*** Opening of Dataset section ***

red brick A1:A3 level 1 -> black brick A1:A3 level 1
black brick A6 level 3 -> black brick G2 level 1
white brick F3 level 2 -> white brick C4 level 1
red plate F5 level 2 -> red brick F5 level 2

*** Close of Dataset section ***

Nothing but the lines from the one containing "white brick F3" through the last line of the listing should be output, each exactly as written.

white brick F3 level 2 -> white brick C4 level 1
red plate F5 level 2 -> red brick F5 level 2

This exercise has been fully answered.